(What the task asks): Find the word "green" below. Copy each line that has it.

(Input):
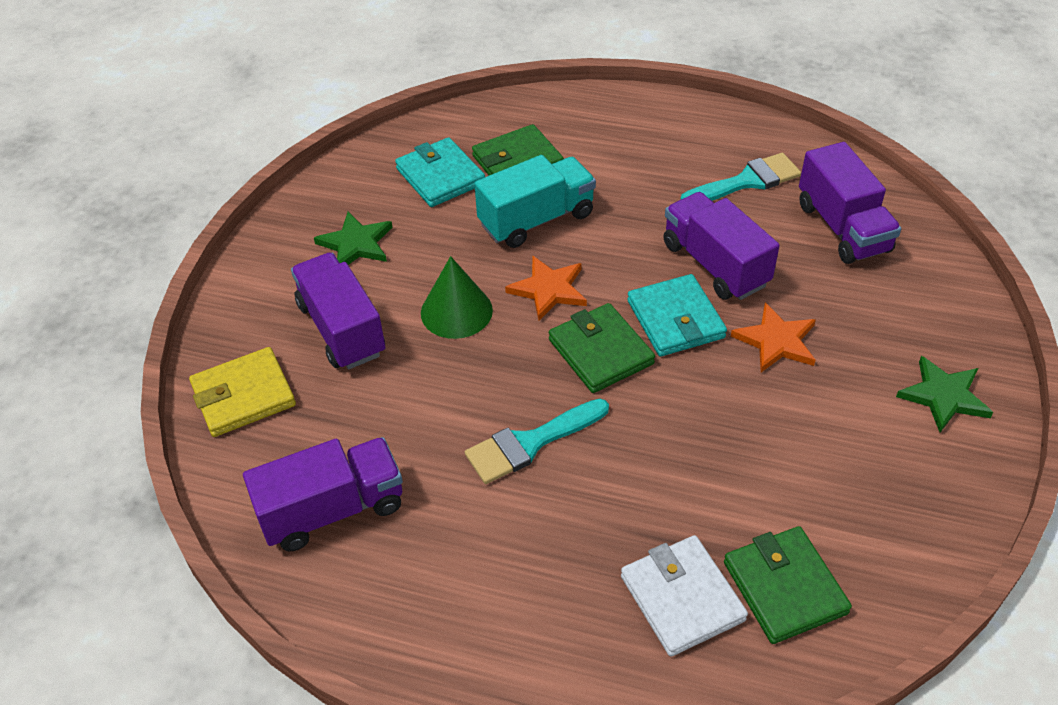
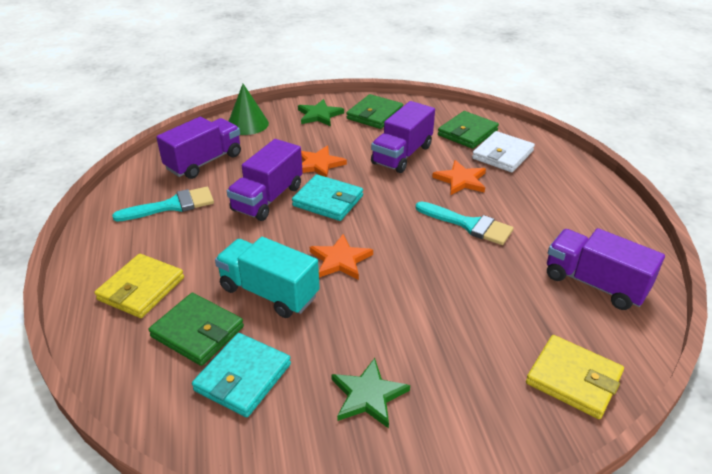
camera: 120 degrees left, 10 degrees down
(342, 329) = (464, 354): purple truck -> purple truck (402, 155)
(456, 311) = (395, 297): green cone -> green cone (247, 124)
(600, 351) = (377, 221): green wallet -> green wallet (374, 114)
(606, 137) = (141, 289): none -> yellow wallet
(639, 493) = (461, 180): none -> orange star
(675, 319) = (328, 201): turquoise wallet -> turquoise wallet turned 75 degrees clockwise
(747, 181) = (172, 206): turquoise brush -> turquoise brush turned 120 degrees clockwise

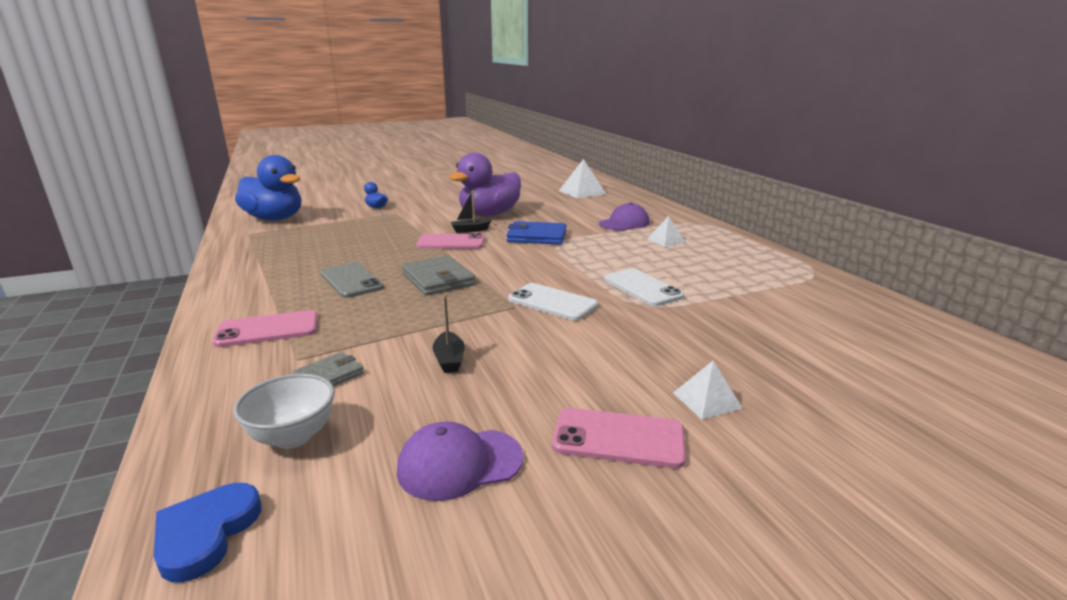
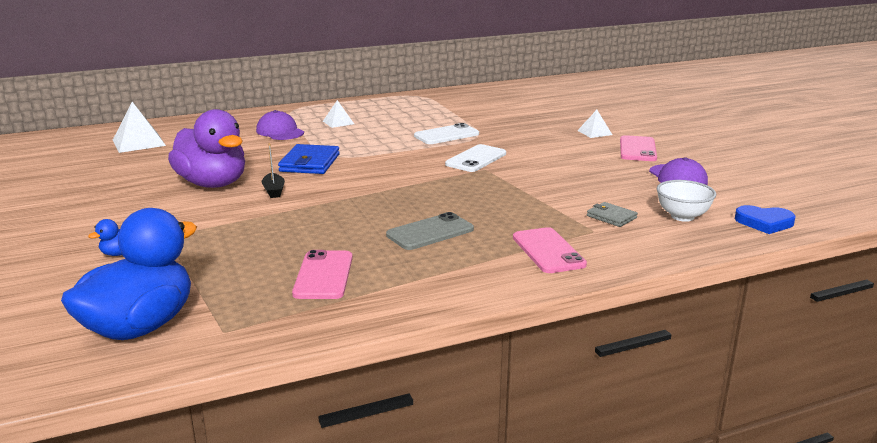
camera: 90 degrees left, 0 degrees up
(438, 279) = (427, 196): grey wallet -> none
(449, 360) = (575, 185): black boat -> none
(451, 242) = (317, 197): pink phone -> pink phone (324, 275)

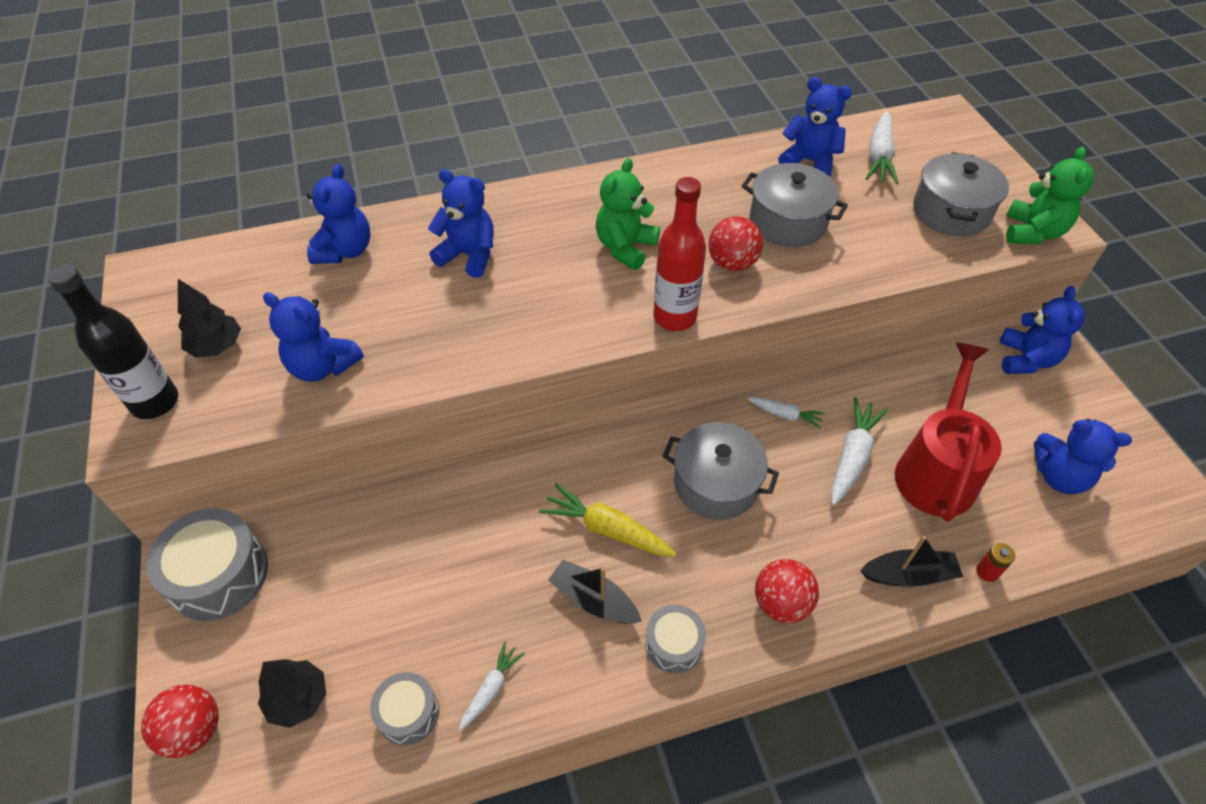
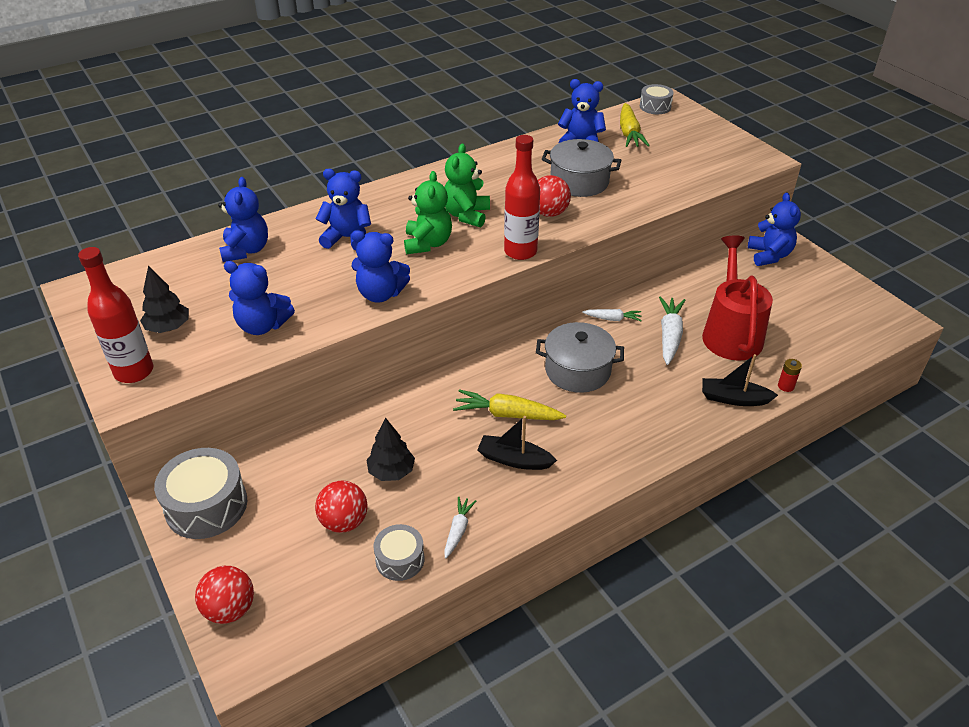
camera: 15 degrees left, 10 degrees down
(155, 402) = (134, 372): black bottle -> red bottle
(298, 699) = (308, 570): black tree -> black tree (391, 471)
(674, 644) = (584, 474): grey drum -> grey drum (655, 107)
(781, 603) = (651, 433): red ball -> red ball (344, 522)
(879, 157) = (629, 133): white carrot -> yellow carrot
(908, 575) = (733, 399): black boat -> black boat turned 150 degrees counterclockwise
(951, 212) = (691, 159): grey pot -> none
(1032, 232) = (750, 163): green teddy bear -> green teddy bear (428, 243)
(1059, 476) = (814, 321): blue teddy bear -> blue teddy bear (380, 294)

(Answer section):
(456, 311) = (395, 297): green cone -> green cone (247, 124)
(600, 351) = (377, 221): green wallet -> green wallet (374, 114)
(1032, 232) = (750, 163): green teddy bear -> green teddy bear (428, 243)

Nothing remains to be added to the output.